__Aim of the task__: In the material below, the lines containing the word "PULSE" are required; copy each of them.

[[ Provided data open ]]

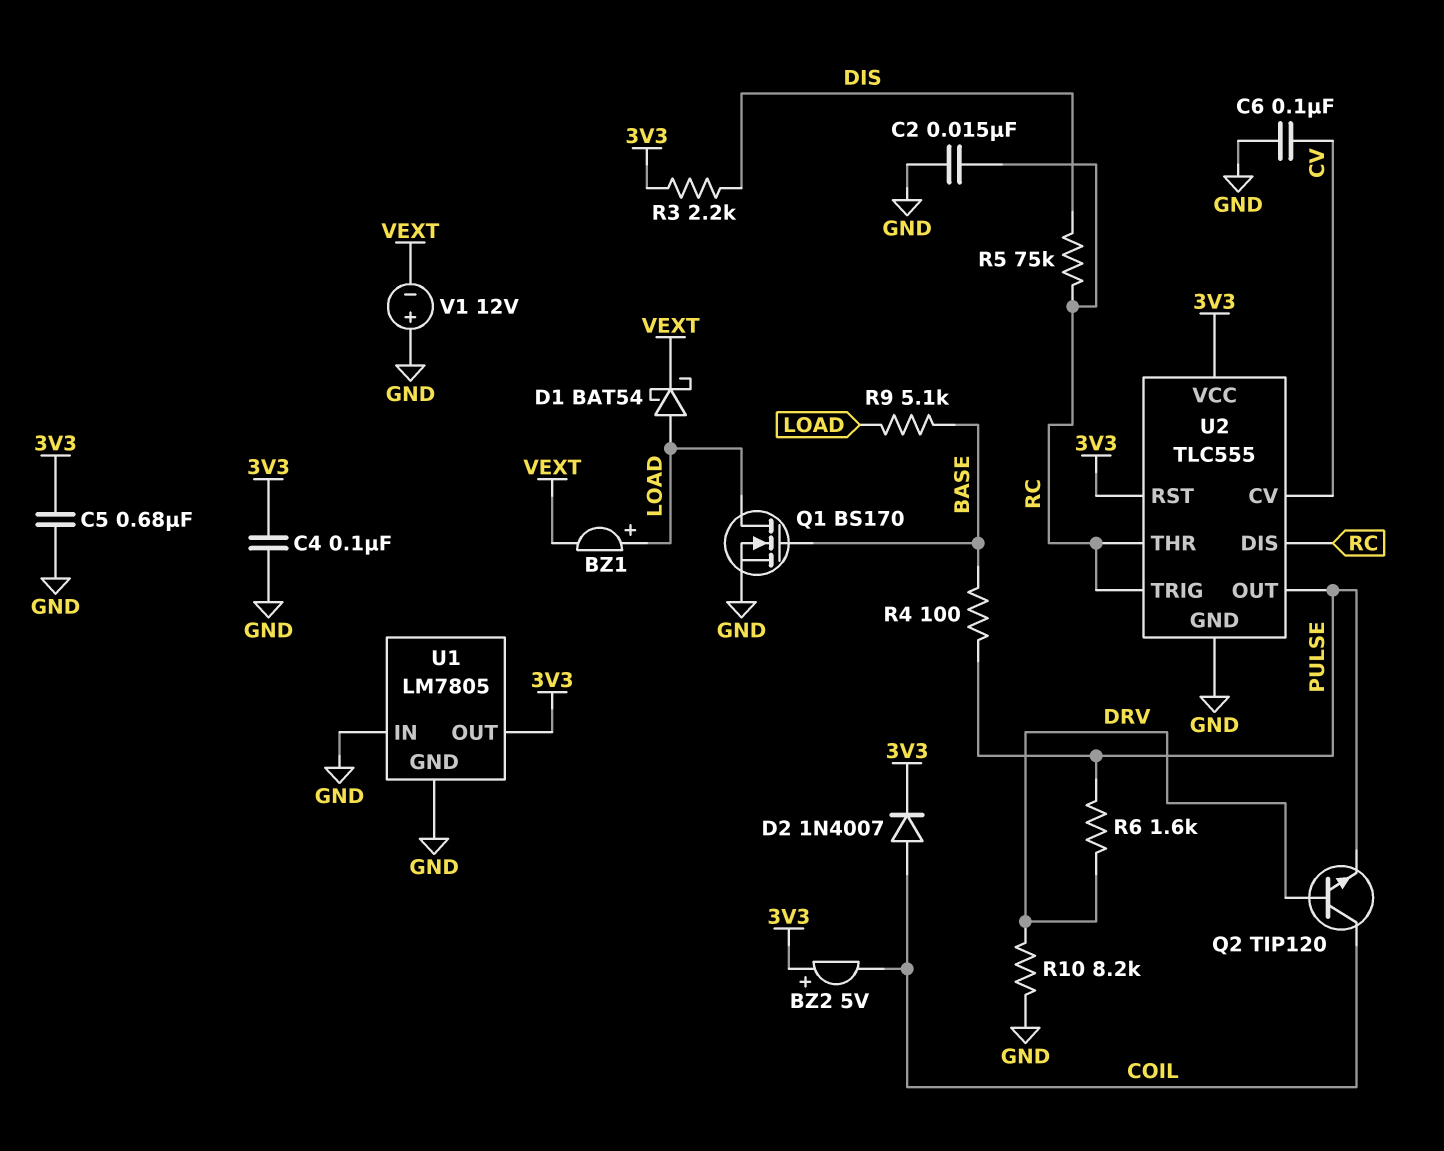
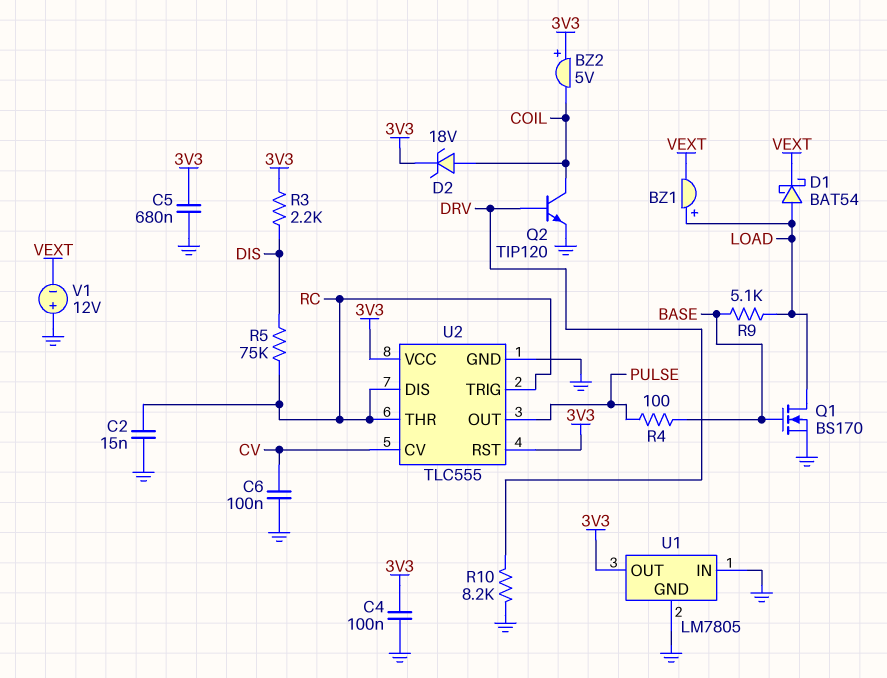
D2: diode 1N4007 (A COIL, K 3V3) -> zener 18V (A COIL, K 3V3)
Q2: NPN TIP120 (B DRV, C COIL, E PULSE) -> NPN TIP120 (B DRV, C COIL, E GND)
R6: 1.6k (DRV, PULSE) -> none

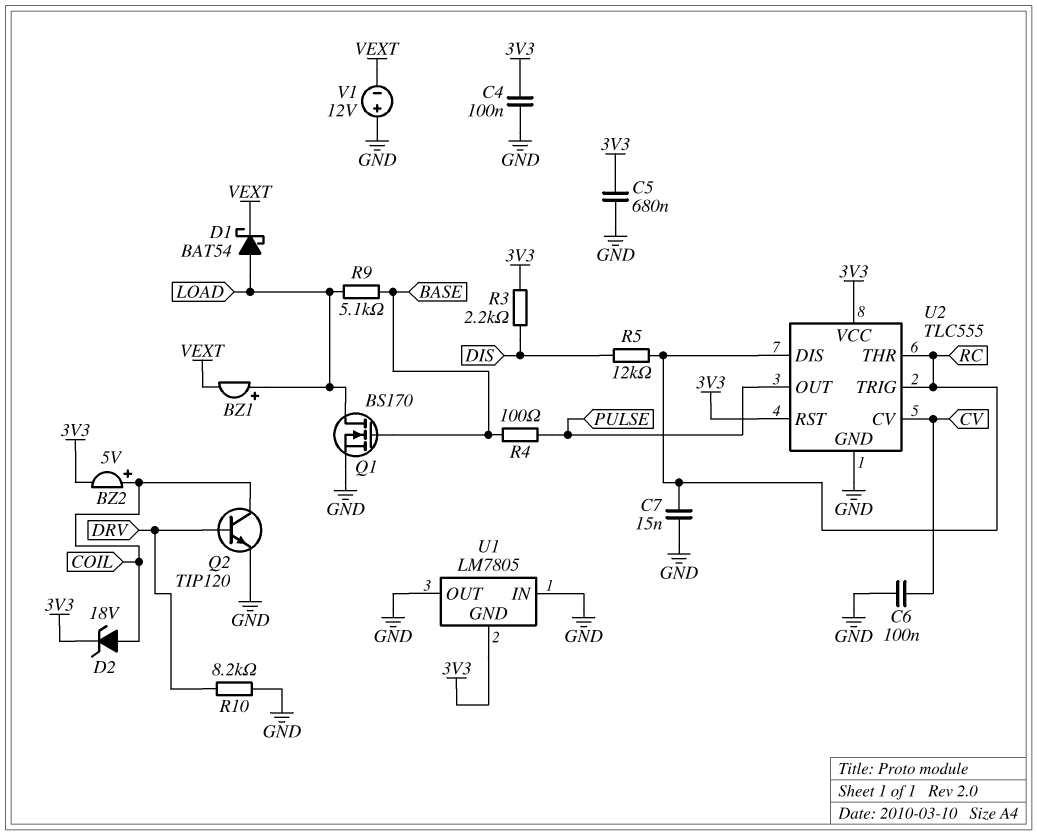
BZ2: buzzer 5V (plus 3V3, minus COIL) -> buzzer 5V (plus COIL, minus 3V3)
C2: 15nF (GND, RC) -> none
C7: none -> 15nF (GND, RC)
R5: 75k (DIS, RC) -> 12k (DIS, RC)
U1 pin GND: GND -> 3V3
U1 pin OUT: 3V3 -> GND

[[ Provided data closed ]]

__Response box__:
Q2: NPN TIP120 (B DRV, C COIL, E PULSE) -> NPN TIP120 (B DRV, C COIL, E GND)
R6: 1.6k (DRV, PULSE) -> none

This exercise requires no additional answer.